**Record set**:
####################

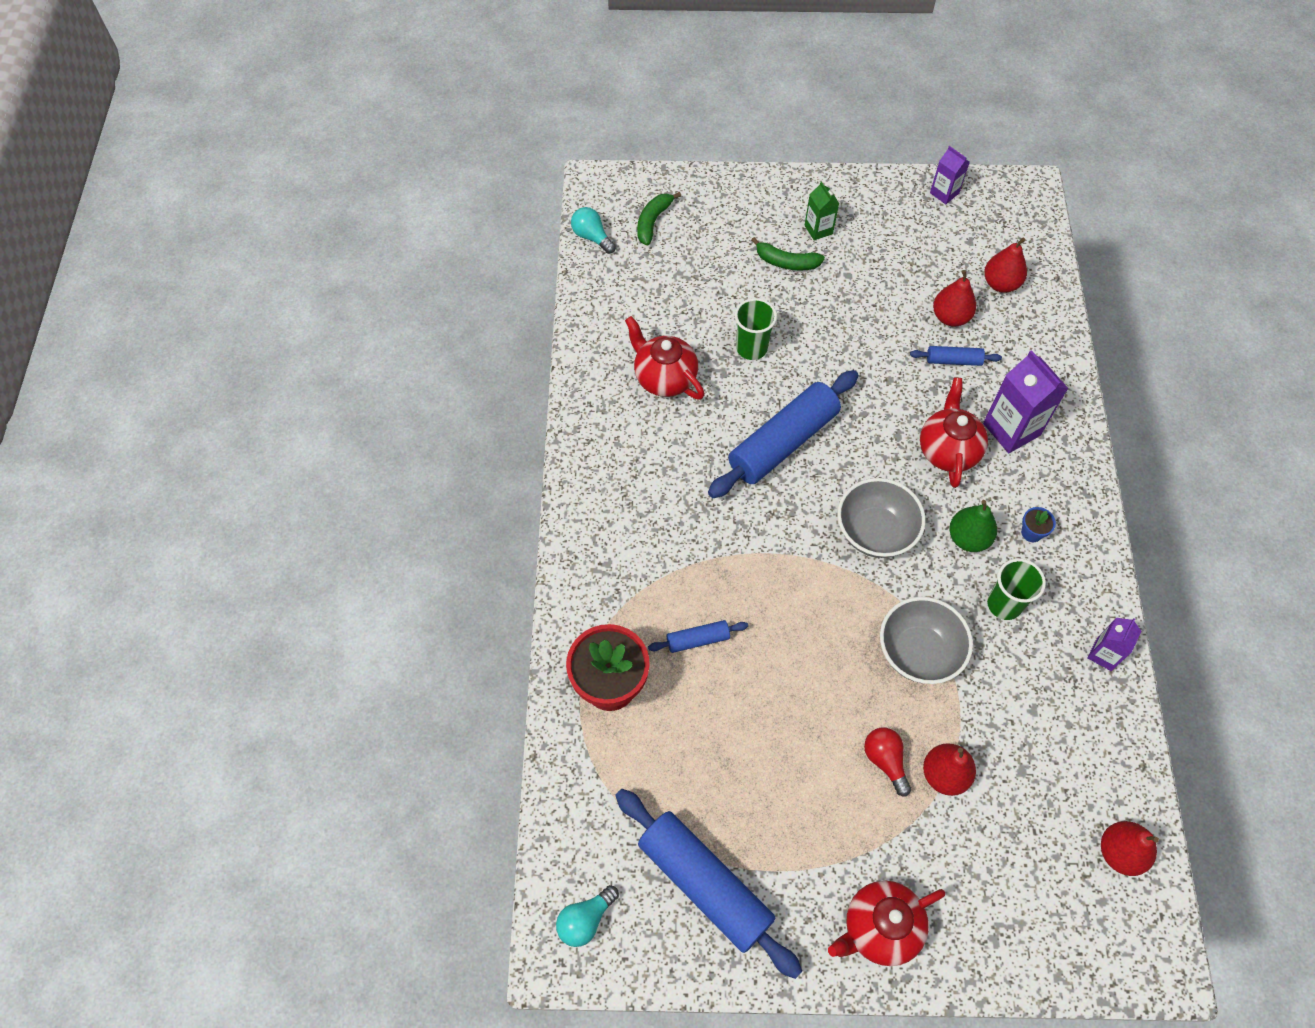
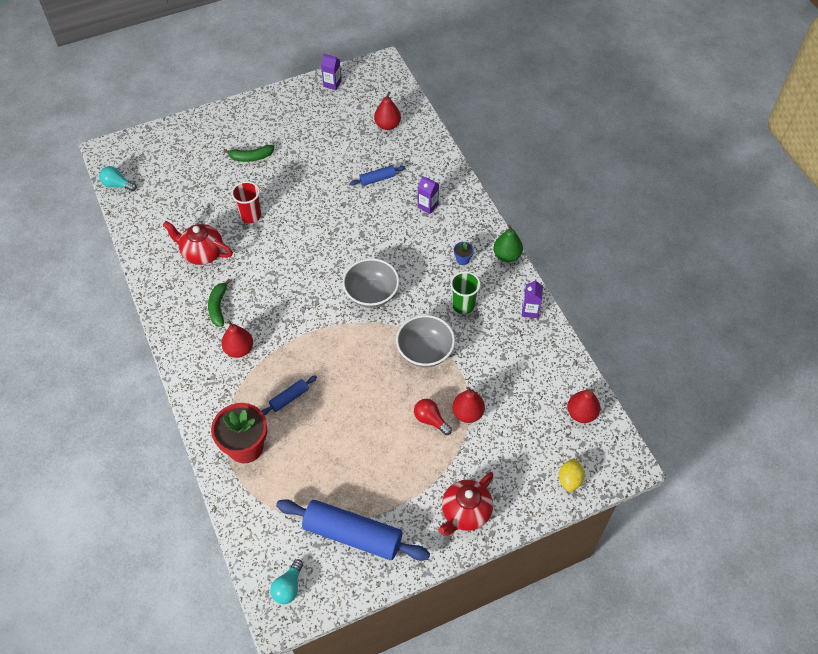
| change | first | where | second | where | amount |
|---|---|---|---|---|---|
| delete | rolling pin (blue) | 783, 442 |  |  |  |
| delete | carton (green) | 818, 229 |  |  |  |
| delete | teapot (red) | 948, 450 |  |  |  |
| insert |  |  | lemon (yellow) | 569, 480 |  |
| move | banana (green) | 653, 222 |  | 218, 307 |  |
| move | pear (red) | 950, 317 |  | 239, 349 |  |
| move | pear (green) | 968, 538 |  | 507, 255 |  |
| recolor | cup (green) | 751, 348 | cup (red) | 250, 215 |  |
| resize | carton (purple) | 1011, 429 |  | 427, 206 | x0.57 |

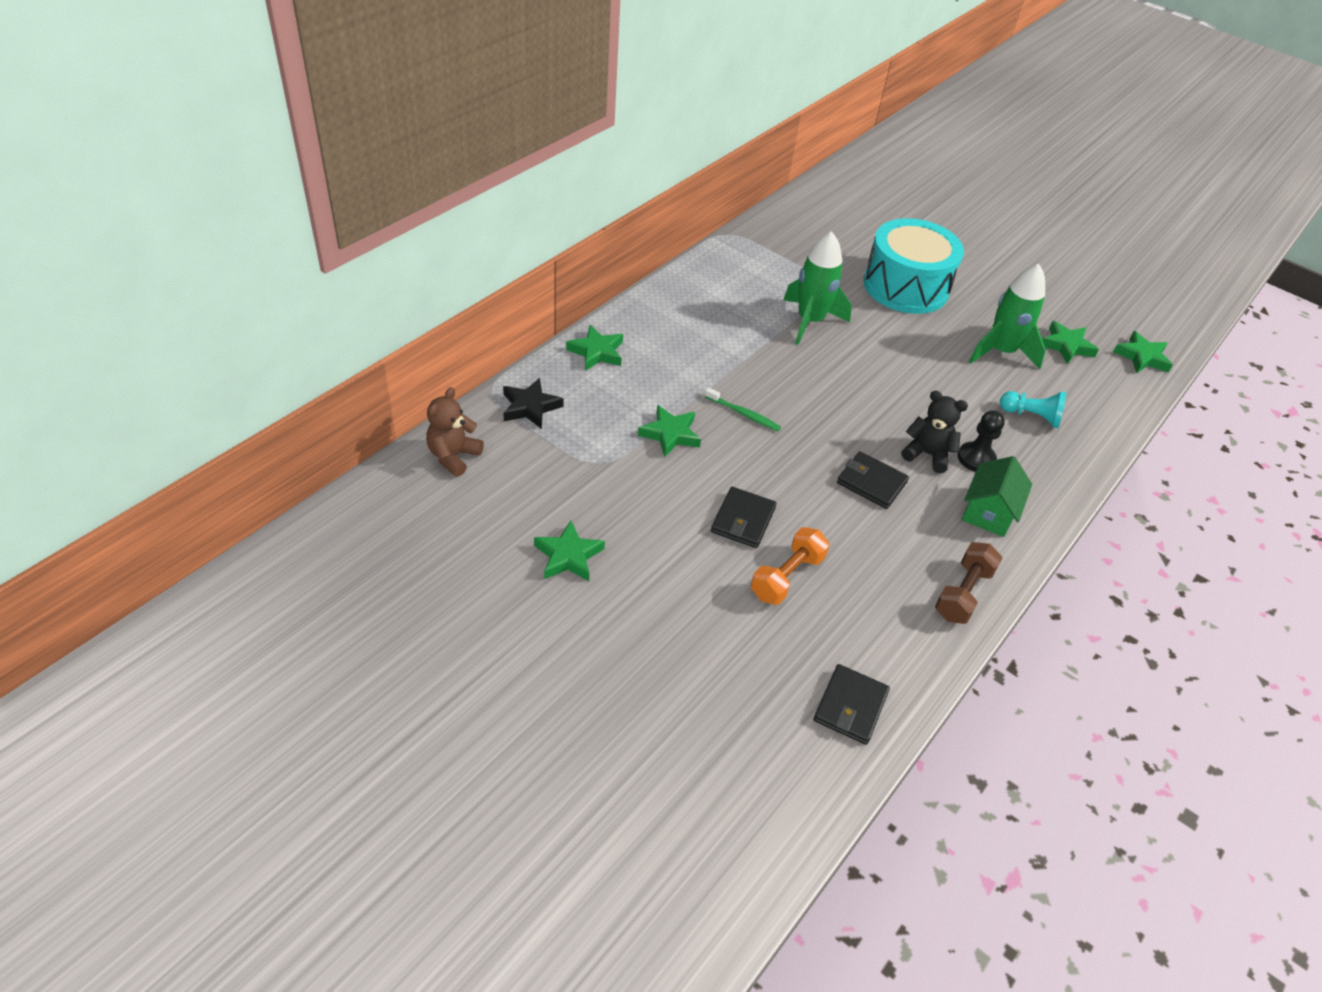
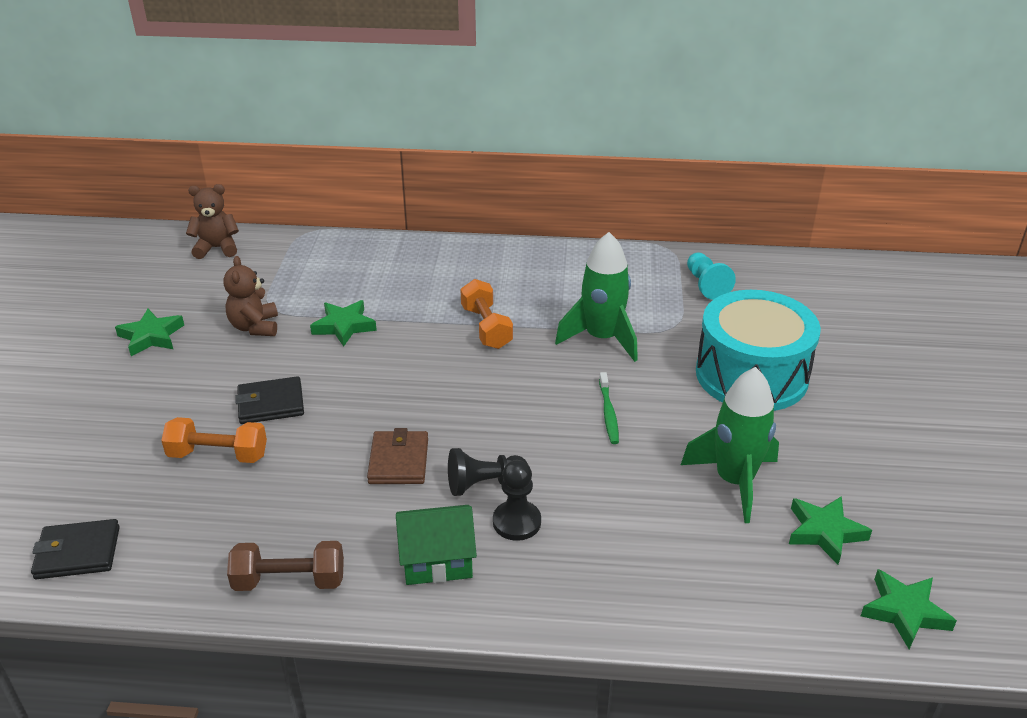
| change | first | where | second | where | amount |
|---|---|---|---|---|---|
| delete | star (black) | 530, 407 |  |  |  |
| delete | star (green) | 596, 352 |  |  |  |
| insert |  |  | teddy bear (brown) | 255, 327 |  |
| insert |  |  | dumbbell (orange) | 486, 327 |  |
| move | toothbrush (green) | 743, 414 |  | 608, 413 |  |
| move | pawn (turquoise) | 1031, 416 |  | 706, 285 |  |
| replace | teddy bear (black) | 927, 454 | pawn (black) | 484, 484 |  |
| recolor | wallet (black) | 871, 483 | wallet (brown) | 398, 461 |  |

####################

**What is needed**: Give back, unaltered, each line of the listing from the first to the line that contains "move | banana", leaving every picture out.

**Output for this task**:
| change | first | where | second | where | amount |
|---|---|---|---|---|---|
| delete | rolling pin (blue) | 783, 442 |  |  |  |
| delete | carton (green) | 818, 229 |  |  |  |
| delete | teapot (red) | 948, 450 |  |  |  |
| insert |  |  | lemon (yellow) | 569, 480 |  |
| move | banana (green) | 653, 222 |  | 218, 307 |  |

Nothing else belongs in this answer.